____ SUPPLIED ENTRIES

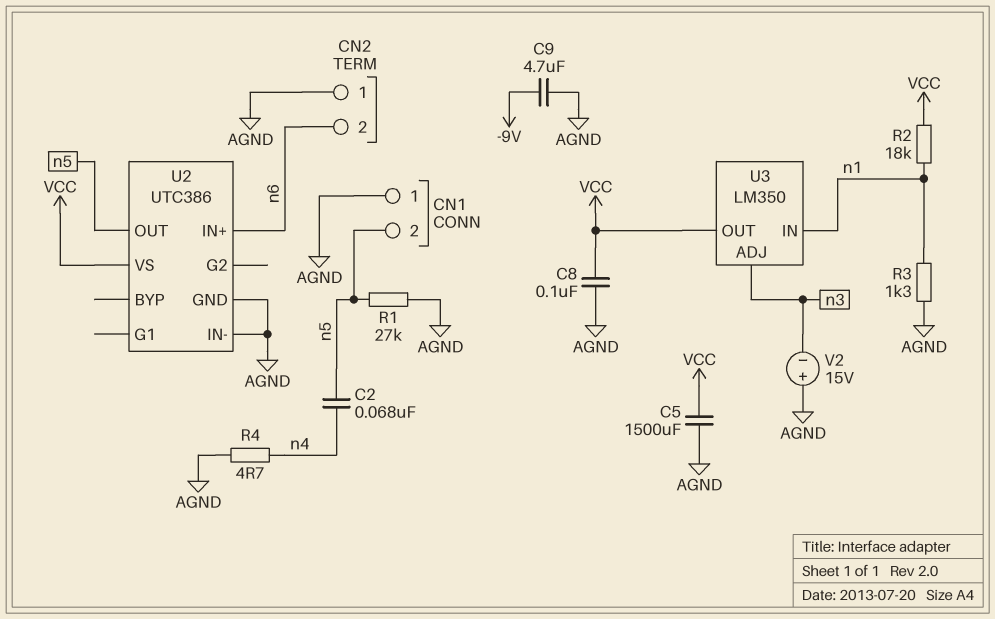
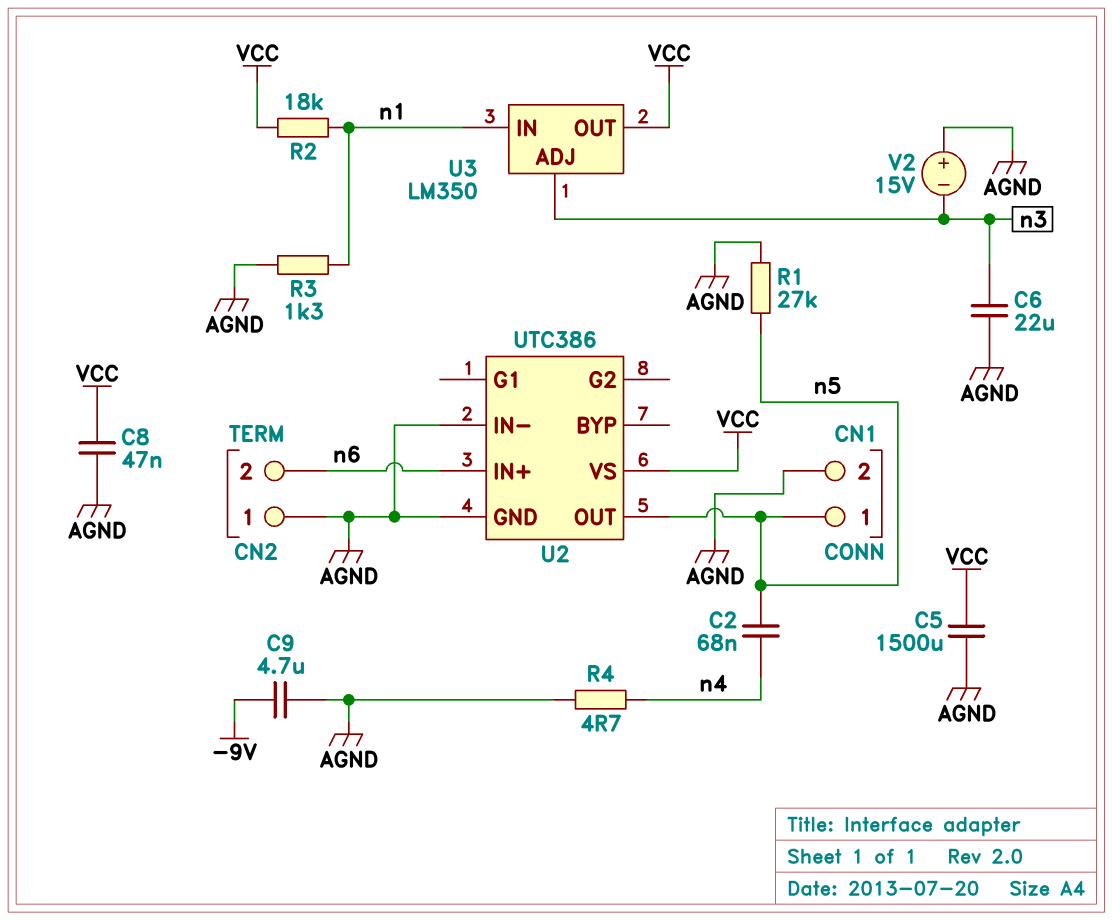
C6: none -> 22uF (AGND, n3)
C8: 100nF (AGND, VCC) -> 47nF (AGND, VCC)
CN1 pin 1: AGND -> n5
CN1 pin 2: n5 -> AGND

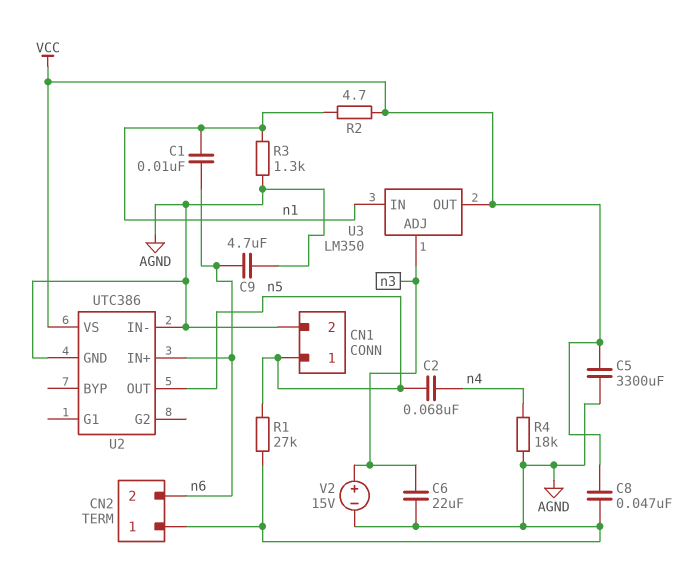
C1: none -> 10nF (n1, n6)
C5: 1500uF (AGND, VCC) -> 3300uF (AGND, VCC)
C9: 4.7uF (-9V, AGND) -> 4.7uF (AGND, n6)
R2: 18k (VCC, n1) -> 4.7 (VCC, n1)
R4: 4.7 (AGND, n4) -> 18k (AGND, n4)
V2: 15V (plus AGND, minus n3) -> 15V (plus n3, minus AGND)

________

▶ TASK BRIEF
In your answer, print the entries above exactly, with the pictures left out.

▶ TASK RESPONSE
C6: none -> 22uF (AGND, n3)
C8: 100nF (AGND, VCC) -> 47nF (AGND, VCC)
CN1 pin 1: AGND -> n5
CN1 pin 2: n5 -> AGND

C1: none -> 10nF (n1, n6)
C5: 1500uF (AGND, VCC) -> 3300uF (AGND, VCC)
C9: 4.7uF (-9V, AGND) -> 4.7uF (AGND, n6)
R2: 18k (VCC, n1) -> 4.7 (VCC, n1)
R4: 4.7 (AGND, n4) -> 18k (AGND, n4)
V2: 15V (plus AGND, minus n3) -> 15V (plus n3, minus AGND)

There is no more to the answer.